ENTRIES SHOWN =
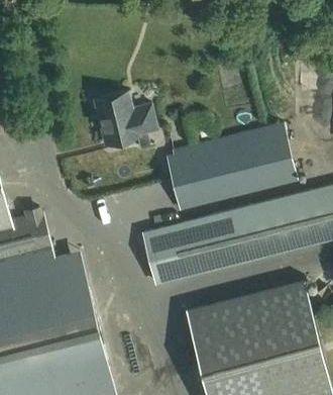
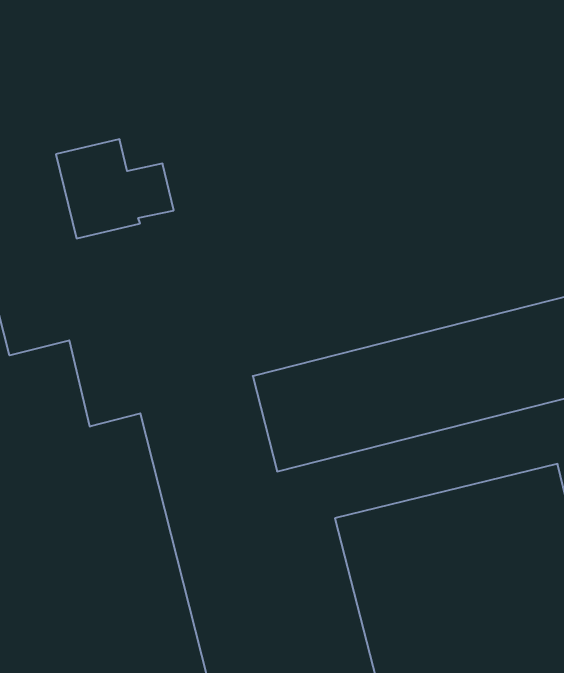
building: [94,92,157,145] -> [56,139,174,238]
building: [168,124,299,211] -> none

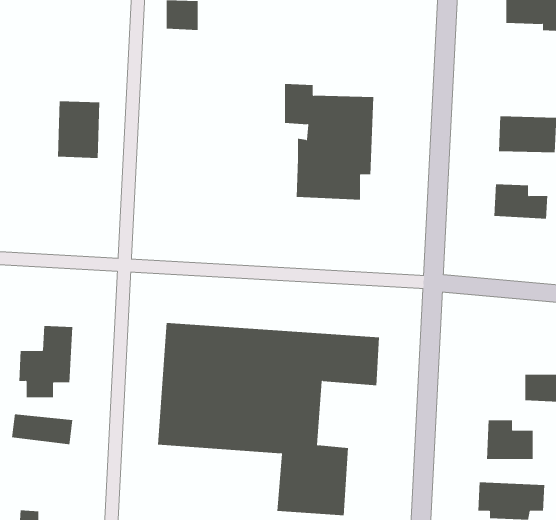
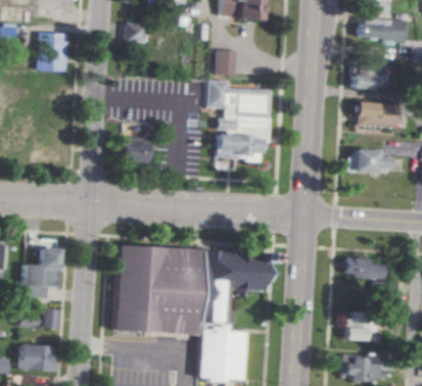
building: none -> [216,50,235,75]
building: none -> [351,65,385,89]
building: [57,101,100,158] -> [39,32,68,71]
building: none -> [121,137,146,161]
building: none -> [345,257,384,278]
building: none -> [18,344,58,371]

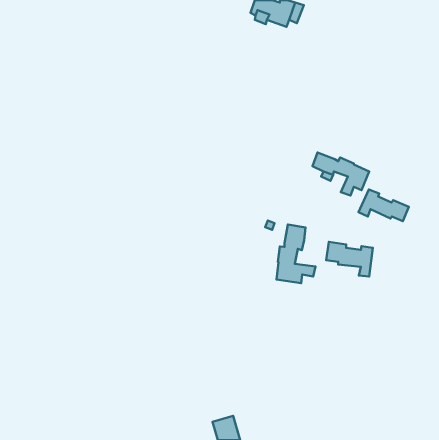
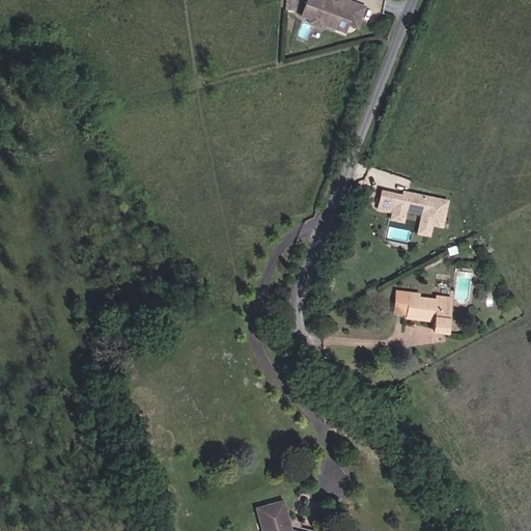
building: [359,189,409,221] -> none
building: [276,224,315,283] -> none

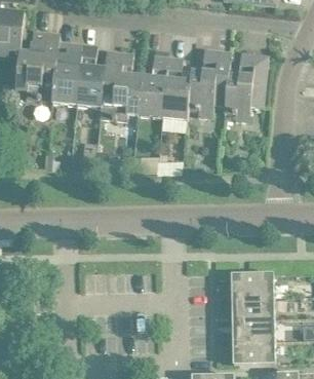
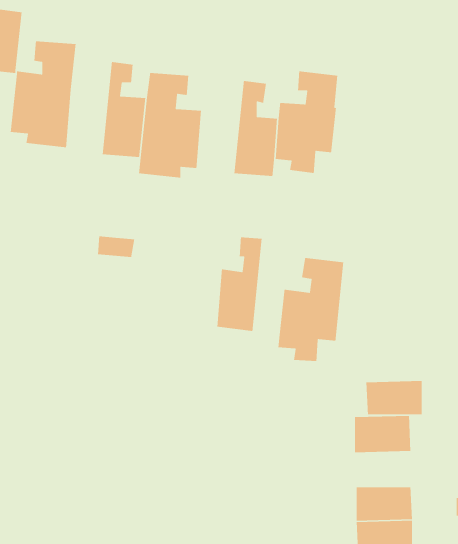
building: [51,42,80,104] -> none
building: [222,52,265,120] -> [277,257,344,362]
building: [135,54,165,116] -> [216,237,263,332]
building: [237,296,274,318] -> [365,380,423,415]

ACTION ITEM = Each line that includes the string "none" should be copied from the data.

TASK RESULT =
building: [168,124,299,211] -> none
building: none -> [216,50,235,75]
building: none -> [351,65,385,89]
building: none -> [121,137,146,161]
building: none -> [345,257,384,278]
building: none -> [18,344,58,371]
building: [359,189,409,221] -> none
building: [276,224,315,283] -> none
building: [51,42,80,104] -> none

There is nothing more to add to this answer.